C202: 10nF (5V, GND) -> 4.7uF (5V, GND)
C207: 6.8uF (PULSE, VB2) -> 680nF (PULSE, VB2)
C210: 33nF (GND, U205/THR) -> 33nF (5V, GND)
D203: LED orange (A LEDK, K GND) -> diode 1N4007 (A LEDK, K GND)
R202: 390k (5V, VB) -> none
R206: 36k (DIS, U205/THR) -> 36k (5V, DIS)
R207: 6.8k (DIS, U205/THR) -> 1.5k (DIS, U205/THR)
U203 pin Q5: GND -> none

+===+

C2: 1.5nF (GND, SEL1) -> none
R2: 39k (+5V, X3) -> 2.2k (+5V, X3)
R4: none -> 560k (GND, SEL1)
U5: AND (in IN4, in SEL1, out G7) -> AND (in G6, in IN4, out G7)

+===+

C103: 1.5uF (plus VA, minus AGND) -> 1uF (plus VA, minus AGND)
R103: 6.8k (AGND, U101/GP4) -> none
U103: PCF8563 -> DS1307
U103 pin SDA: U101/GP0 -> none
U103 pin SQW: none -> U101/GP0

+===+

__Task item__. Word for word, restate the lines of the listing above starting at the line with "C202: 10nF (5V, GND) -> 4.7uF (5V, GND)" and ending at the line with "U203 pin Q5: GND -> none", and nothing outside them.

__Solution for this task__.
C202: 10nF (5V, GND) -> 4.7uF (5V, GND)
C207: 6.8uF (PULSE, VB2) -> 680nF (PULSE, VB2)
C210: 33nF (GND, U205/THR) -> 33nF (5V, GND)
D203: LED orange (A LEDK, K GND) -> diode 1N4007 (A LEDK, K GND)
R202: 390k (5V, VB) -> none
R206: 36k (DIS, U205/THR) -> 36k (5V, DIS)
R207: 6.8k (DIS, U205/THR) -> 1.5k (DIS, U205/THR)
U203 pin Q5: GND -> none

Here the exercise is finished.